*What needs to be done*. What lines in the data hold the string "scissors"? Show them.

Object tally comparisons

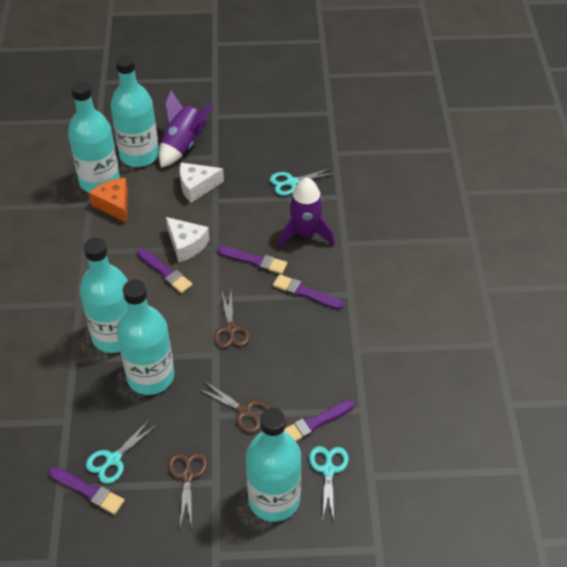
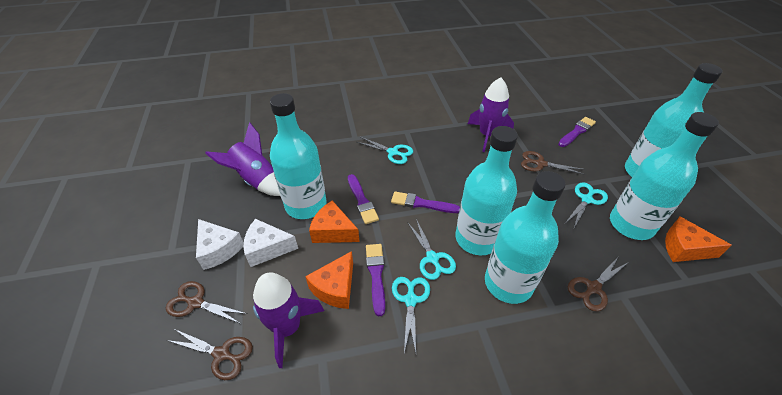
brown scissors: 3 -> 4
orange cheese: 1 -> 3
purple brush: 5 -> 4
purple rocket: 2 -> 3
turquoise scissors: 3 -> 4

*Exercise result*.
brown scissors: 3 -> 4
turquoise scissors: 3 -> 4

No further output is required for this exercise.